DESCRIPTION OF THE TASK — The data below must be returned in full and exactly.

STORED DATA —
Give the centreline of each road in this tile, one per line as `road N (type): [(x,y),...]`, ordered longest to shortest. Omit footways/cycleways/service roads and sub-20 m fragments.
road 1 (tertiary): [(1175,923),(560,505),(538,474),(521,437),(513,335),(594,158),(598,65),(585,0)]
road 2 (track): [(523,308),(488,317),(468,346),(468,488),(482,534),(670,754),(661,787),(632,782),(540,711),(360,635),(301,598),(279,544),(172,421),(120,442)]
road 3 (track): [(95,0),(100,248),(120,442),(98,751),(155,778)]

SOLVED PROBLEM —
Give the centreline of each road in this tile, one per line as `road N (type): [(x,y),...]`, ordered longest to shortest. Omit footways/cycleways/service roads and sub-20 m fragments.
road 1 (tertiary): [(1175,923),(560,505),(538,474),(521,437),(513,335),(594,158),(598,65),(585,0)]
road 2 (track): [(523,308),(488,317),(468,346),(468,488),(482,534),(670,754),(661,787),(632,782),(540,711),(360,635),(301,598),(279,544),(172,421),(120,442)]
road 3 (track): [(95,0),(100,248),(120,442),(98,751),(155,778)]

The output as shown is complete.